» **Work to be completed**
Give the data again exactly, from its opening line through the line in which "BARO pin VCC: 3V3 -> none" appears.

*** Opening of Record set ***

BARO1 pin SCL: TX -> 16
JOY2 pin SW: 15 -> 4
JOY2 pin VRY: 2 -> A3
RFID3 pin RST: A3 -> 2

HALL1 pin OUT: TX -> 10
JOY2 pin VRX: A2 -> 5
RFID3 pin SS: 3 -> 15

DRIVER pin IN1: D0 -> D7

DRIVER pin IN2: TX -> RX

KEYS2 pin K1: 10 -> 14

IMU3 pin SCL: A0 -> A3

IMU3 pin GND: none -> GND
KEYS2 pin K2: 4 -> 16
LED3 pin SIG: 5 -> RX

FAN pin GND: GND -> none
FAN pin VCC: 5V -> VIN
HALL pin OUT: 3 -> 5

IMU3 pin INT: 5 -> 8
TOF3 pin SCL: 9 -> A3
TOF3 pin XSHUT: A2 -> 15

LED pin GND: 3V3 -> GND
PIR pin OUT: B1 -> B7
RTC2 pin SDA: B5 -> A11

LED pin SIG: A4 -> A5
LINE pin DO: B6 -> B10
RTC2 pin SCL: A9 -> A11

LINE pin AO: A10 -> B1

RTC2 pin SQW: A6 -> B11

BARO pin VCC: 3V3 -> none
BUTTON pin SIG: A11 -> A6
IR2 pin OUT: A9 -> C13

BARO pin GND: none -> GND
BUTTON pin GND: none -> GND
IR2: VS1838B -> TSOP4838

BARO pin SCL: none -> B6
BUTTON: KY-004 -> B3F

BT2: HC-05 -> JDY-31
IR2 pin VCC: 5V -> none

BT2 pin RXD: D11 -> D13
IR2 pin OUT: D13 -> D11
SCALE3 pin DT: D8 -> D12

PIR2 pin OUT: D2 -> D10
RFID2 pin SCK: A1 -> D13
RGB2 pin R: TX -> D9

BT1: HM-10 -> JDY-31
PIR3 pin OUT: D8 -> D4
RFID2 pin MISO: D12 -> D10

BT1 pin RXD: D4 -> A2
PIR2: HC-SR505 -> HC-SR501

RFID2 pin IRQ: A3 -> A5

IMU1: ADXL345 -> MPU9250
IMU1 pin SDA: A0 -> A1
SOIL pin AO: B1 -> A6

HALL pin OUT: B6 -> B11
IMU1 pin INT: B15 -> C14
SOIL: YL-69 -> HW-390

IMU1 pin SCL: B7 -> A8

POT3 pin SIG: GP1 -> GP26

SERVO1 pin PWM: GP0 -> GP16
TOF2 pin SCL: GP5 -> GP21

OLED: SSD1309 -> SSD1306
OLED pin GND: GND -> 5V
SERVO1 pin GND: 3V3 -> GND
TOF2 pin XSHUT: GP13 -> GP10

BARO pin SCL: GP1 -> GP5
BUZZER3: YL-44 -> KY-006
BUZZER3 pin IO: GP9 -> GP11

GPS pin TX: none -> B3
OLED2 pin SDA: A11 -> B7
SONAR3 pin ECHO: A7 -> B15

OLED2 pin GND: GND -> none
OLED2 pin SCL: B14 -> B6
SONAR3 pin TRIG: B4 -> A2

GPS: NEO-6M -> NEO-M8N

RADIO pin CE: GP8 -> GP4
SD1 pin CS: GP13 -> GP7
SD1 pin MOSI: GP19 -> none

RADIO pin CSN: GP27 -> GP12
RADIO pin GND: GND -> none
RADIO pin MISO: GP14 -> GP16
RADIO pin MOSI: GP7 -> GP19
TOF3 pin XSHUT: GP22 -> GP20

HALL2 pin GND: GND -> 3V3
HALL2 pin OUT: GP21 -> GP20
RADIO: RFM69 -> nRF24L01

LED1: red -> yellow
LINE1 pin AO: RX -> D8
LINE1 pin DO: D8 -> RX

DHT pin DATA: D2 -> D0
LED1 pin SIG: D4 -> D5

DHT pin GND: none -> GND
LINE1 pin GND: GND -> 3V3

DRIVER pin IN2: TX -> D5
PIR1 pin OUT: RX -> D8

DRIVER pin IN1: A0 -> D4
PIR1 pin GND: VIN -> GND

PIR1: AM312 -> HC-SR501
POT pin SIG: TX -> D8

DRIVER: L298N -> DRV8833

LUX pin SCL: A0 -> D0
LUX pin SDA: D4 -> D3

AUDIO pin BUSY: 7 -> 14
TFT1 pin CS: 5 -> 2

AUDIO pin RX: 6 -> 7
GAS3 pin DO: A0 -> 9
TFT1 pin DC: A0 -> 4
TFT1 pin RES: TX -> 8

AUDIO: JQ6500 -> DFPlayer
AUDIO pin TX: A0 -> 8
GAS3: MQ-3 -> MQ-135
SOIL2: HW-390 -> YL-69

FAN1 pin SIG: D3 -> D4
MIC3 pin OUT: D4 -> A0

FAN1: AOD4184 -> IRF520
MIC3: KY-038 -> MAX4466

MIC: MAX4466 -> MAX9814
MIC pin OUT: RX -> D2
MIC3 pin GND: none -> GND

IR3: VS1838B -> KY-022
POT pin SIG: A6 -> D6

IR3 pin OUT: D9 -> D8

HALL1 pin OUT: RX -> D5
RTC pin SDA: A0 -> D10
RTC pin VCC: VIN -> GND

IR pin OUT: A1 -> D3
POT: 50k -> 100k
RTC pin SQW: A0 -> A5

*** Close of Record set ***

» **Reply**
BARO1 pin SCL: TX -> 16
JOY2 pin SW: 15 -> 4
JOY2 pin VRY: 2 -> A3
RFID3 pin RST: A3 -> 2

HALL1 pin OUT: TX -> 10
JOY2 pin VRX: A2 -> 5
RFID3 pin SS: 3 -> 15

DRIVER pin IN1: D0 -> D7

DRIVER pin IN2: TX -> RX

KEYS2 pin K1: 10 -> 14

IMU3 pin SCL: A0 -> A3

IMU3 pin GND: none -> GND
KEYS2 pin K2: 4 -> 16
LED3 pin SIG: 5 -> RX

FAN pin GND: GND -> none
FAN pin VCC: 5V -> VIN
HALL pin OUT: 3 -> 5

IMU3 pin INT: 5 -> 8
TOF3 pin SCL: 9 -> A3
TOF3 pin XSHUT: A2 -> 15

LED pin GND: 3V3 -> GND
PIR pin OUT: B1 -> B7
RTC2 pin SDA: B5 -> A11

LED pin SIG: A4 -> A5
LINE pin DO: B6 -> B10
RTC2 pin SCL: A9 -> A11

LINE pin AO: A10 -> B1

RTC2 pin SQW: A6 -> B11

BARO pin VCC: 3V3 -> none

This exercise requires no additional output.